* [Your goal]: Skip the pictures and retype exactly the lines from the one holding "IC2: PIC12F683 -> PIC12F629" through the end of the entries.

Segment Start: Input

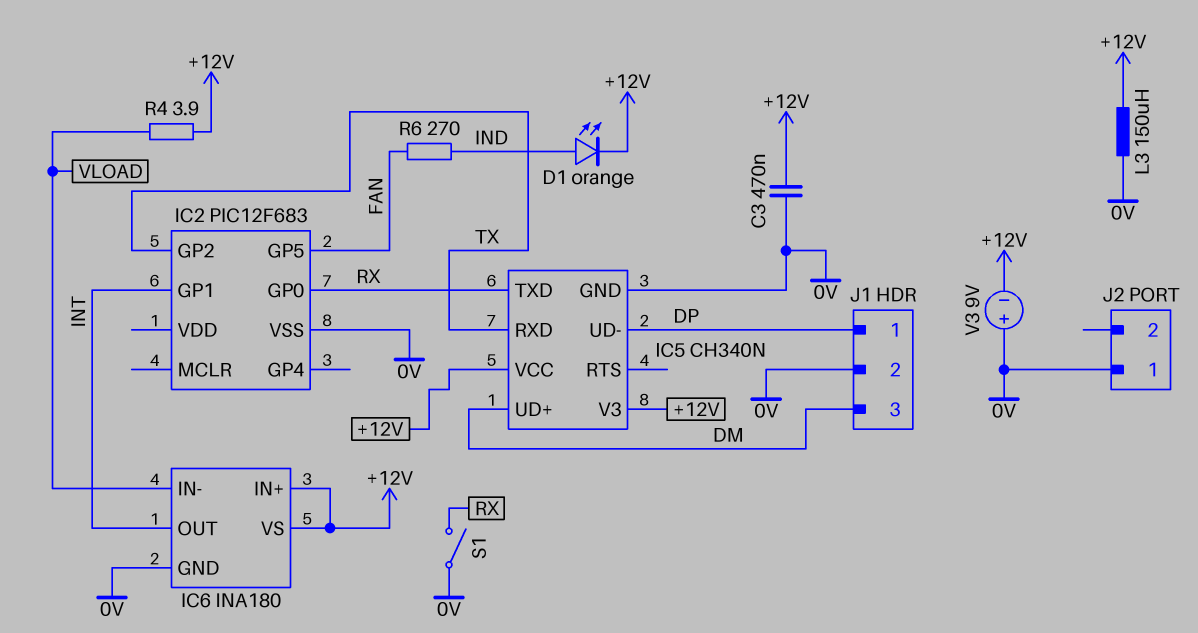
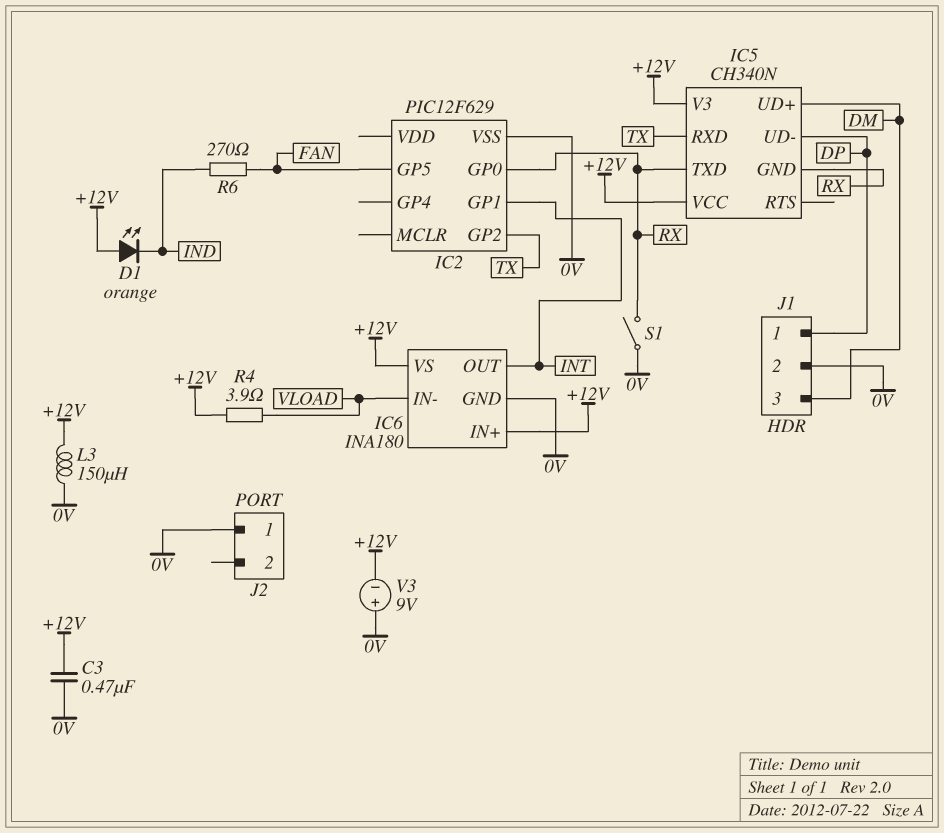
D1: LED orange (A IND, K +12V) -> LED orange (A +12V, K IND)
IC2: PIC12F683 -> PIC12F629
IC5 pin GND: 0V -> RX

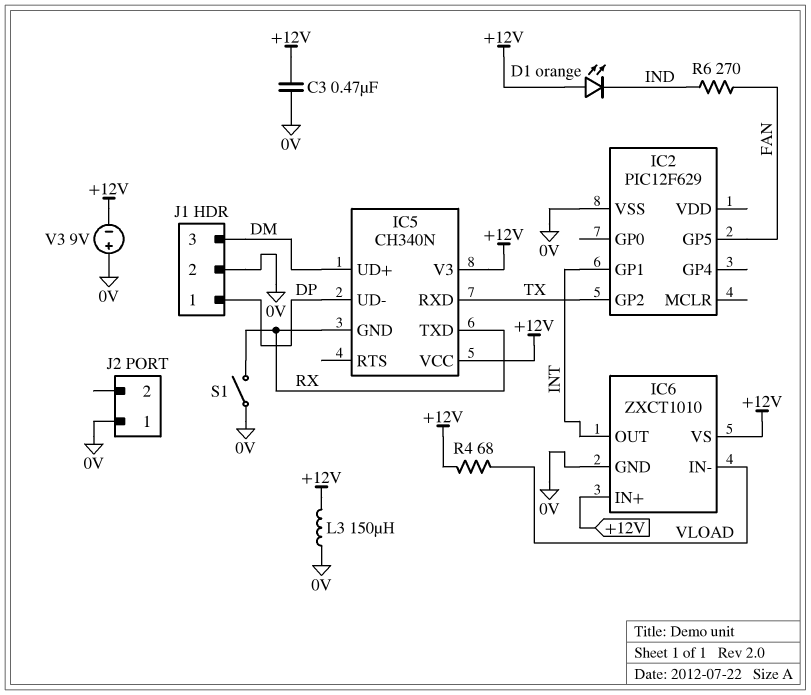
IC2 pin GP0: RX -> none
IC6: INA180 -> ZXCT1010
R4: 3.9 (+12V, VLOAD) -> 68 (+12V, VLOAD)

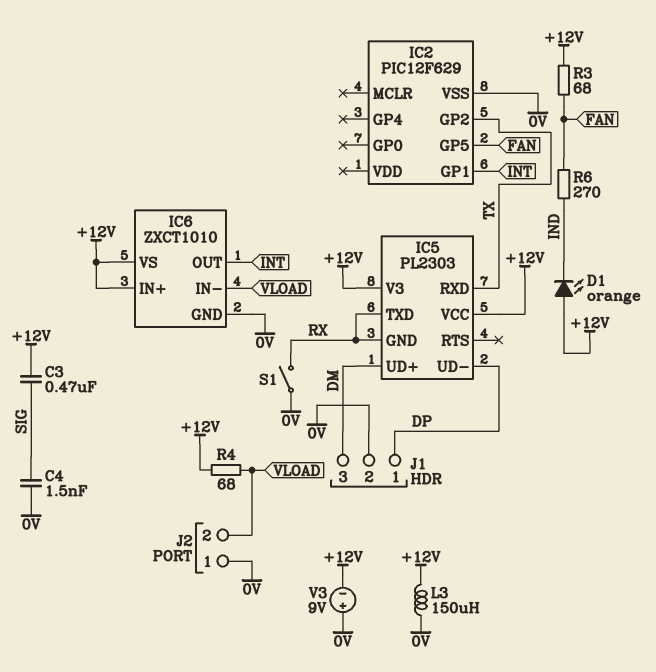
C3: 470nF (+12V, 0V) -> 470nF (+12V, SIG)
C4: none -> 1.5nF (0V, SIG)
IC5: CH340N -> PL2303
J2 pin 2: none -> VLOAD
R3: none -> 68 (+12V, FAN)

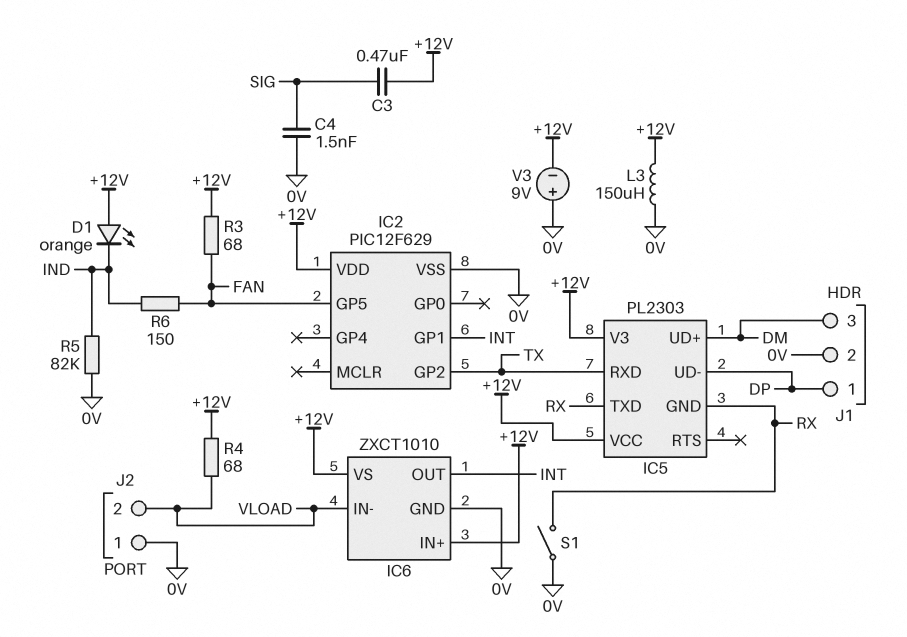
IC2 pin VDD: none -> +12V
R5: none -> 82k (0V, IND)
R6: 270 (FAN, IND) -> 150 (FAN, IND)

Segment End: Input

* [Result of the exercise]:
IC2: PIC12F683 -> PIC12F629
IC5 pin GND: 0V -> RX

IC2 pin GP0: RX -> none
IC6: INA180 -> ZXCT1010
R4: 3.9 (+12V, VLOAD) -> 68 (+12V, VLOAD)

C3: 470nF (+12V, 0V) -> 470nF (+12V, SIG)
C4: none -> 1.5nF (0V, SIG)
IC5: CH340N -> PL2303
J2 pin 2: none -> VLOAD
R3: none -> 68 (+12V, FAN)

IC2 pin VDD: none -> +12V
R5: none -> 82k (0V, IND)
R6: 270 (FAN, IND) -> 150 (FAN, IND)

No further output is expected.